■ WORK TO COMPLETE ■
Your answer is every line of the material below in which the string "window" occurs.

■ INFORMATION PROVIDED ■
=== Begin Enclosure ===

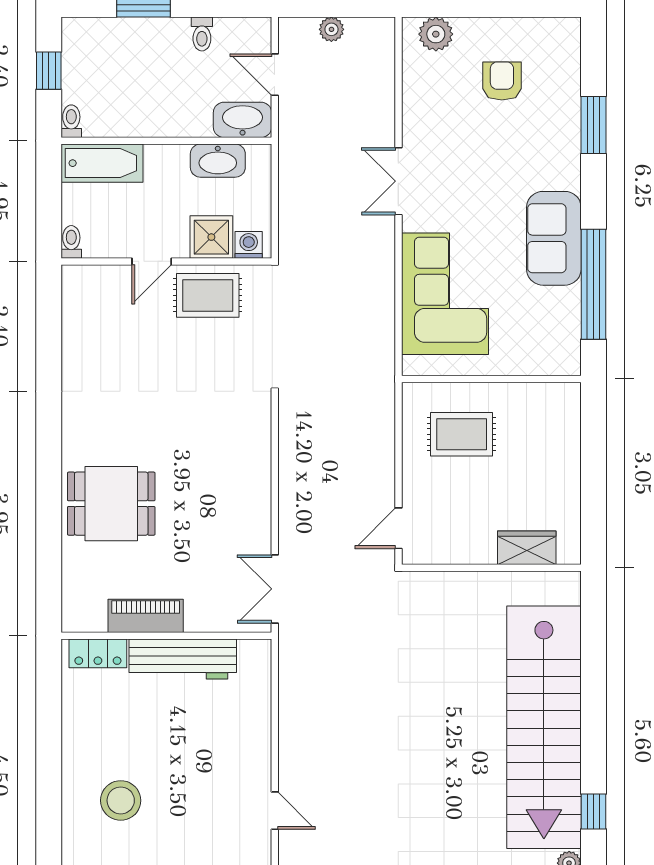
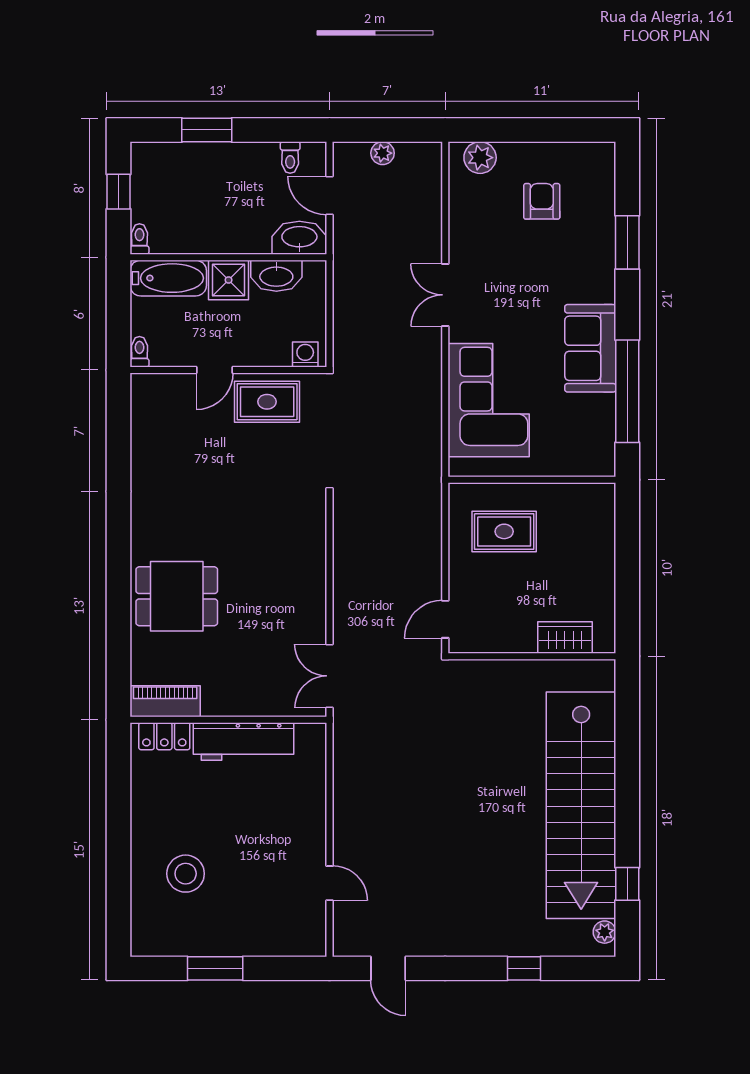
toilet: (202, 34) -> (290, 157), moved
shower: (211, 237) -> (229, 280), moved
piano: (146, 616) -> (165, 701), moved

=== End Enclosure ===
=== Begin Enclosure ===

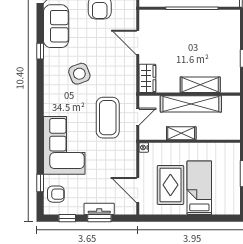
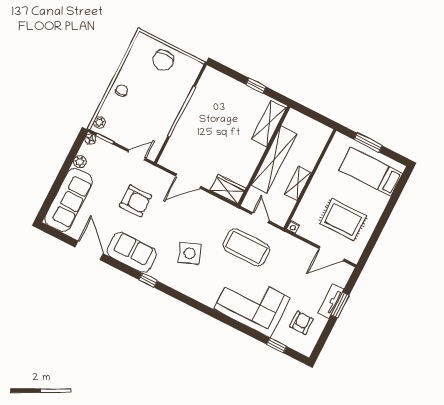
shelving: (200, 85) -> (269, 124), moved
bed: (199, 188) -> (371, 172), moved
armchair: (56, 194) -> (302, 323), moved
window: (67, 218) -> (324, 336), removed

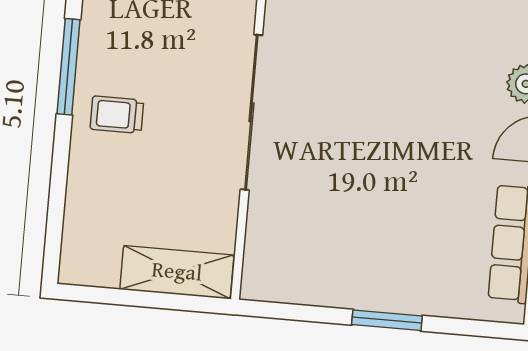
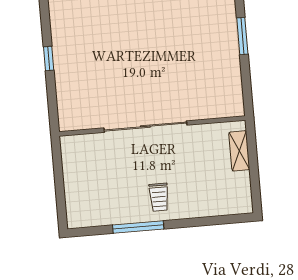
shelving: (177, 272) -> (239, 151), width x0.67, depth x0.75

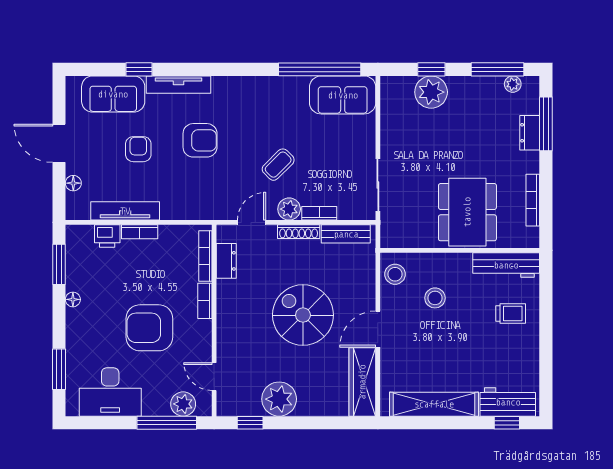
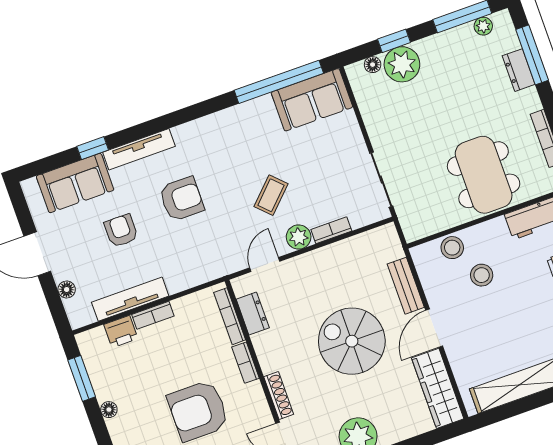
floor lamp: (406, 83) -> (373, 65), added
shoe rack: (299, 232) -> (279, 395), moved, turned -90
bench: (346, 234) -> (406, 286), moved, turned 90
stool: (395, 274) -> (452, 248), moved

=== End Enclosure ===
=== Begin Enclosure ===

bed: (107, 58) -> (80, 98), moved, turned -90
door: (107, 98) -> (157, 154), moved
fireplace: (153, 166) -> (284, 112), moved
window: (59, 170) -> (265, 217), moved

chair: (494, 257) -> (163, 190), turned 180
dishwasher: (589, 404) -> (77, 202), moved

=== End Enclosure ===

■ EXERCISE OUTPUT ■
window: (67, 218) -> (324, 336), removed
window: (59, 170) -> (265, 217), moved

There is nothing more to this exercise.